Your task ▸
Below are the records; give again exactly the line with "building: none -> [136,462,199,585]", the line with "building: none -> [229,55,291,122]", and each line that lies between them, and nothing besides.
(Information supplied Opens)
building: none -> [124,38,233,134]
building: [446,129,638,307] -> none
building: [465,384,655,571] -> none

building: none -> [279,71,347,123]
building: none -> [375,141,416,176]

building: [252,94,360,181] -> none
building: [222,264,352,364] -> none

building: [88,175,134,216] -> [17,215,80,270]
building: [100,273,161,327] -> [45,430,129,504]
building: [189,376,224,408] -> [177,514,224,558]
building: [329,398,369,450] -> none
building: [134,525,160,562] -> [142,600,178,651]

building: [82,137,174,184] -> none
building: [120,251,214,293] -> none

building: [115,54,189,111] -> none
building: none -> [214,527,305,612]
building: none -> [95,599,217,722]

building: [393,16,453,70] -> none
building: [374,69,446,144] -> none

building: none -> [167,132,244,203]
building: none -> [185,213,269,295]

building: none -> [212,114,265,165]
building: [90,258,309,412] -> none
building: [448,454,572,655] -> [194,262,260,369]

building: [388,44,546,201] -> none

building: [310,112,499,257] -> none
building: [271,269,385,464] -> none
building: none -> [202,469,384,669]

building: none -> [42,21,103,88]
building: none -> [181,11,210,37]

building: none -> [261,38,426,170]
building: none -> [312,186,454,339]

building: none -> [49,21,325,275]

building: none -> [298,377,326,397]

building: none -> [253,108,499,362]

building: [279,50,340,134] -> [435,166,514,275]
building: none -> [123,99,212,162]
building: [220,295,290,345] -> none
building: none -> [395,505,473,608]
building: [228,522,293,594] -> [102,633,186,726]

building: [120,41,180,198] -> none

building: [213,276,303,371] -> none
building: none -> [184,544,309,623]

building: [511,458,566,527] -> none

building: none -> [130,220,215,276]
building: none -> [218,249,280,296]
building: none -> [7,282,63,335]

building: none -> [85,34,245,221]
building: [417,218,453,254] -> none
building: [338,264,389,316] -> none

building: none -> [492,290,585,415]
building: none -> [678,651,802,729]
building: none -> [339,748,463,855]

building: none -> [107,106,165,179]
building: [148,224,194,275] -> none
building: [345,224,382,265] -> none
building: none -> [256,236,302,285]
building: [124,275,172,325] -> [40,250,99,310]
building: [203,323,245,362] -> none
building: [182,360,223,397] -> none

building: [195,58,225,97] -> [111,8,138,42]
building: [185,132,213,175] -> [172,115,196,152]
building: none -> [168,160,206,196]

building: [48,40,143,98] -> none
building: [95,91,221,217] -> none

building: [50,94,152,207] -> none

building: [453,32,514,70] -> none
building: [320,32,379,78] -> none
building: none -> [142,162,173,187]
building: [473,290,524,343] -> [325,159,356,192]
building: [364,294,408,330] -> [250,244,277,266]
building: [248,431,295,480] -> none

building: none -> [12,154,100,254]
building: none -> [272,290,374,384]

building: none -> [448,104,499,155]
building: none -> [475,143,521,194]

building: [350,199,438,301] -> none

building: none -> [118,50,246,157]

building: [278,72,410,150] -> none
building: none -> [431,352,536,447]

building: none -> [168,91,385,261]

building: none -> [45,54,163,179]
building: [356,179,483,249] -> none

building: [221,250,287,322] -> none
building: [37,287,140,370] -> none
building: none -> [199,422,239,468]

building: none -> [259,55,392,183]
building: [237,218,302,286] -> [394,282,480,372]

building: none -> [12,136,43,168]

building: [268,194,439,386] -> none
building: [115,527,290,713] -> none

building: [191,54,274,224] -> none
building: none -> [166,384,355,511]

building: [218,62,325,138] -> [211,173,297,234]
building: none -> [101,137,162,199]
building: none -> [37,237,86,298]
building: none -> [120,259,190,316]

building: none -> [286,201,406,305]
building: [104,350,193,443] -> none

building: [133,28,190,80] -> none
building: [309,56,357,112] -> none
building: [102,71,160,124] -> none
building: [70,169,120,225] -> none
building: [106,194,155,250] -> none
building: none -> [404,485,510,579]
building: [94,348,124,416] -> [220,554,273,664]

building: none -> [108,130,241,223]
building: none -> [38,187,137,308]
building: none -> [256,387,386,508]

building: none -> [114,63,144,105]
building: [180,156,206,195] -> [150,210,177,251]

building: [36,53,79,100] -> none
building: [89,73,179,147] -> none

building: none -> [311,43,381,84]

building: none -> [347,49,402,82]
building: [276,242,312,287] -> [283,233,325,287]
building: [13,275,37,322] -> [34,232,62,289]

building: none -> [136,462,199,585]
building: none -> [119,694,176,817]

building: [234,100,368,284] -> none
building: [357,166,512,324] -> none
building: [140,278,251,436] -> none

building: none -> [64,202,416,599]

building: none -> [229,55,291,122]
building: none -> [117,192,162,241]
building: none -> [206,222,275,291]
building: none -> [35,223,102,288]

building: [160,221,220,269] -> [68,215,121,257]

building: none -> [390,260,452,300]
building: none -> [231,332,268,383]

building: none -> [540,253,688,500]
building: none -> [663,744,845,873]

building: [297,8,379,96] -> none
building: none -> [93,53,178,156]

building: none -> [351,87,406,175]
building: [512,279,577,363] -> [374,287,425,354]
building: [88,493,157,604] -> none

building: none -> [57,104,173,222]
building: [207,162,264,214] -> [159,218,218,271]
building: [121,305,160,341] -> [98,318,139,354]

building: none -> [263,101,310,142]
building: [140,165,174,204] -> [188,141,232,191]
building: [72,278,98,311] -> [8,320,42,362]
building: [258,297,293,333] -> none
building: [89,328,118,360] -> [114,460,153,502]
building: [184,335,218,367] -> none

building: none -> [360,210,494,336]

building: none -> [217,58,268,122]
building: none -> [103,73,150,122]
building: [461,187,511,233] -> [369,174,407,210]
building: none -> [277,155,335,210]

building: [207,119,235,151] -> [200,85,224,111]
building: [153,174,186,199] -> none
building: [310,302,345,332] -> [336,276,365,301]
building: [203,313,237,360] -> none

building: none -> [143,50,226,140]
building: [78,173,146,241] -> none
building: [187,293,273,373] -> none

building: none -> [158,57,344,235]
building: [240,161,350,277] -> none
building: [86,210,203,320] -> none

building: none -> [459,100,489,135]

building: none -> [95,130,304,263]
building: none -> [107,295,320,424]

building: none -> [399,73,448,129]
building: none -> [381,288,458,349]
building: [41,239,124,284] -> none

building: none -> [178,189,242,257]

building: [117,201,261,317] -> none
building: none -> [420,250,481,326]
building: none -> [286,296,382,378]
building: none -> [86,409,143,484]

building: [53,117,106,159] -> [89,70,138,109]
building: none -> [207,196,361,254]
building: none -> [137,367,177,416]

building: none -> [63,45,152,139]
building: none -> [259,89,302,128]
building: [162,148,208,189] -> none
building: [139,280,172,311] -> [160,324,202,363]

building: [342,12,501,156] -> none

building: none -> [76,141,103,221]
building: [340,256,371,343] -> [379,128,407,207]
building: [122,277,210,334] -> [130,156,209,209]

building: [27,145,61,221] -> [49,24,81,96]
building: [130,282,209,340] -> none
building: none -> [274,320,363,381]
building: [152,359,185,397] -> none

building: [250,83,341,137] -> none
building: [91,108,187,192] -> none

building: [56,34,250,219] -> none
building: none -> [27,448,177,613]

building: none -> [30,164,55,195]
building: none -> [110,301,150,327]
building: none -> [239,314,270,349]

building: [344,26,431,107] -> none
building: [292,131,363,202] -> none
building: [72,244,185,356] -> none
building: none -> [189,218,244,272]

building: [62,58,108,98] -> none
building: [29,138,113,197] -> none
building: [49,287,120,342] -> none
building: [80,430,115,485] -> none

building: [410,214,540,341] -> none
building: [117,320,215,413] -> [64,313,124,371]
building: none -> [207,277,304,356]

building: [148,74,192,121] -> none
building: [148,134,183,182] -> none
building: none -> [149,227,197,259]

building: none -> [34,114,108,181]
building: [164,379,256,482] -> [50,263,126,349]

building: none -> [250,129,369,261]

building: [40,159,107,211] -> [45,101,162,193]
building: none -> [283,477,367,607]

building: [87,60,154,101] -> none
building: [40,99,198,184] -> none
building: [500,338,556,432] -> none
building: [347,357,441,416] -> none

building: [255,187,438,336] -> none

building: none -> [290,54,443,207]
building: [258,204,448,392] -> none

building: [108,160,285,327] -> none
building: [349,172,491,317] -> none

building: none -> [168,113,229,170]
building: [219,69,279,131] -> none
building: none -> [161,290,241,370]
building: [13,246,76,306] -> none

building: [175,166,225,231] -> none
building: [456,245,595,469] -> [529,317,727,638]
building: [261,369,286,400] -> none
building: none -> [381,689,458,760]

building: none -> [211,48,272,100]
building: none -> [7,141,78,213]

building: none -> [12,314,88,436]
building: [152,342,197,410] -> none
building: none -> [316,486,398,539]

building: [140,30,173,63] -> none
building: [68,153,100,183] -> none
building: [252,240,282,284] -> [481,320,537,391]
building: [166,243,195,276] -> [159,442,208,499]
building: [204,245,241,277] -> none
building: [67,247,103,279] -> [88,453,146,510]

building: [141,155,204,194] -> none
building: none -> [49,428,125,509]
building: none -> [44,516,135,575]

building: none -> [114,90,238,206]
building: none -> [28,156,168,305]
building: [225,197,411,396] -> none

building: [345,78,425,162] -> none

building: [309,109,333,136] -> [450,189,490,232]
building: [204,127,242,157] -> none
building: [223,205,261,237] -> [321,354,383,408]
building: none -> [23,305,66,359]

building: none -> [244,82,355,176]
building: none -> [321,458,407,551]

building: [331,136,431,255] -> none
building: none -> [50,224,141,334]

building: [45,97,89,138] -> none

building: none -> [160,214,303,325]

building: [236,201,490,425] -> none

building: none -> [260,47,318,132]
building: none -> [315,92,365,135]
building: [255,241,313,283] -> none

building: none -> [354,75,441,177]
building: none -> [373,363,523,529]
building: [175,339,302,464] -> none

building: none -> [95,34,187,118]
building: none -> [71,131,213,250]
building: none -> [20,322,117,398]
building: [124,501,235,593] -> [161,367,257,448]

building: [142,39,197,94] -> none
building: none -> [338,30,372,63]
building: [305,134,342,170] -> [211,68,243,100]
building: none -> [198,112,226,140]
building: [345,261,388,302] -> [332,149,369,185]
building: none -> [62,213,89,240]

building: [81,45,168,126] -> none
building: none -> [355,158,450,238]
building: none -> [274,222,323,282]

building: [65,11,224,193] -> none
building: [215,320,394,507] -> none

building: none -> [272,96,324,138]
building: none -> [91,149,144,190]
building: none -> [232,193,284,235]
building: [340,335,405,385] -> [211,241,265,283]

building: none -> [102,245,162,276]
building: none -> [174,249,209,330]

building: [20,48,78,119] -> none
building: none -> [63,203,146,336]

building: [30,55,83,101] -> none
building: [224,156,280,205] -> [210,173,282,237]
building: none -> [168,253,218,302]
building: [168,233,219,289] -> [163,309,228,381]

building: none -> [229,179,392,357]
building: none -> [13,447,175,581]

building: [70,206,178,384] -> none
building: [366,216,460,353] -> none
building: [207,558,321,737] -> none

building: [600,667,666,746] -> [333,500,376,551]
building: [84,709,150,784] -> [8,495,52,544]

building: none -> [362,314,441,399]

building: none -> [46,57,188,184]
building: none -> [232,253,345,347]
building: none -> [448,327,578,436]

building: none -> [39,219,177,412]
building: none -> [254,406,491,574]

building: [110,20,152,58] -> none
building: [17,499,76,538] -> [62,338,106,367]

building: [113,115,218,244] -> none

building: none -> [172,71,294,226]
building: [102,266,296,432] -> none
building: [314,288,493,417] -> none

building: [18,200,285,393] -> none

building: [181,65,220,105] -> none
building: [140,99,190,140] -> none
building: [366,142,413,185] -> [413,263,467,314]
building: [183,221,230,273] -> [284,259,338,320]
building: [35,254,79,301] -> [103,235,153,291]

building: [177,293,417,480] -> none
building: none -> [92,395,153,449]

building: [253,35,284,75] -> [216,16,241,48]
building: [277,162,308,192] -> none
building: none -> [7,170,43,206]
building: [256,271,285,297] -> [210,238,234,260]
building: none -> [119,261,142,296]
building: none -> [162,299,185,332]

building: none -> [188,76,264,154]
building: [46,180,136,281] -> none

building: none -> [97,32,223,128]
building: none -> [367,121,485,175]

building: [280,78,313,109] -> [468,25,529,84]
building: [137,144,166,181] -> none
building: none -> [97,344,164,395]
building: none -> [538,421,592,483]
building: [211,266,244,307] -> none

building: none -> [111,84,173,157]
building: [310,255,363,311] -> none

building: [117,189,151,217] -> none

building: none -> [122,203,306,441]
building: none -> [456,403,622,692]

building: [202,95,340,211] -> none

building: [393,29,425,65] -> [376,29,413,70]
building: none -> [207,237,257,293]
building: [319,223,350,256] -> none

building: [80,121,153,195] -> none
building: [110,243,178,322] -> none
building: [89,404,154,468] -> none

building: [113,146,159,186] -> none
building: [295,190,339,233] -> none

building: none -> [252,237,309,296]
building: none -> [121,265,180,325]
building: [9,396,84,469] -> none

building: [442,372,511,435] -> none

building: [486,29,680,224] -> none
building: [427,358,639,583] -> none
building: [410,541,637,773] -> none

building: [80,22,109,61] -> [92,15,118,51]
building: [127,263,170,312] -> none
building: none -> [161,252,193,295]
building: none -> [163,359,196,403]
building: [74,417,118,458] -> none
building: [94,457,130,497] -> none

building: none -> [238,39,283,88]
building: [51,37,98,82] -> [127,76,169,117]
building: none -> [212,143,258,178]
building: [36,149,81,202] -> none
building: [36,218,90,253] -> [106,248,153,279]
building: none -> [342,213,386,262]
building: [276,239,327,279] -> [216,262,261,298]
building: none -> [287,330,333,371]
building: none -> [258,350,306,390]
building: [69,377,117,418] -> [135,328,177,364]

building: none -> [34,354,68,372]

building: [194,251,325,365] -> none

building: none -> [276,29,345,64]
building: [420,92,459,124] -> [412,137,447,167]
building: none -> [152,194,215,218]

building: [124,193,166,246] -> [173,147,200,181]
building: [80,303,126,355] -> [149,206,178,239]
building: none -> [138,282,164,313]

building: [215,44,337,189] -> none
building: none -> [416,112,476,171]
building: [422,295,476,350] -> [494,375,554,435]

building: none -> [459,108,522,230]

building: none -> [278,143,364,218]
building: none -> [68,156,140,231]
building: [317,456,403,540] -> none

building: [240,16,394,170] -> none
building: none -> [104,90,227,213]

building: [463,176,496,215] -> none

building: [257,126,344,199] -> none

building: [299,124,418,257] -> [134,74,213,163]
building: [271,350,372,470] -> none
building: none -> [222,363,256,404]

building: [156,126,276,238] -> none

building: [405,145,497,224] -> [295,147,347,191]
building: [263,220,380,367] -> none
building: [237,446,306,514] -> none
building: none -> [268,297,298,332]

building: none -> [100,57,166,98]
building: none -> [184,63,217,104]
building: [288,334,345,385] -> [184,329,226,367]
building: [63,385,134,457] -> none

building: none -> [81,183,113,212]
(Information supplied Closes)
Solution for this problem ▸
building: none -> [136,462,199,585]
building: none -> [119,694,176,817]

building: [234,100,368,284] -> none
building: [357,166,512,324] -> none
building: [140,278,251,436] -> none

building: none -> [64,202,416,599]

building: none -> [229,55,291,122]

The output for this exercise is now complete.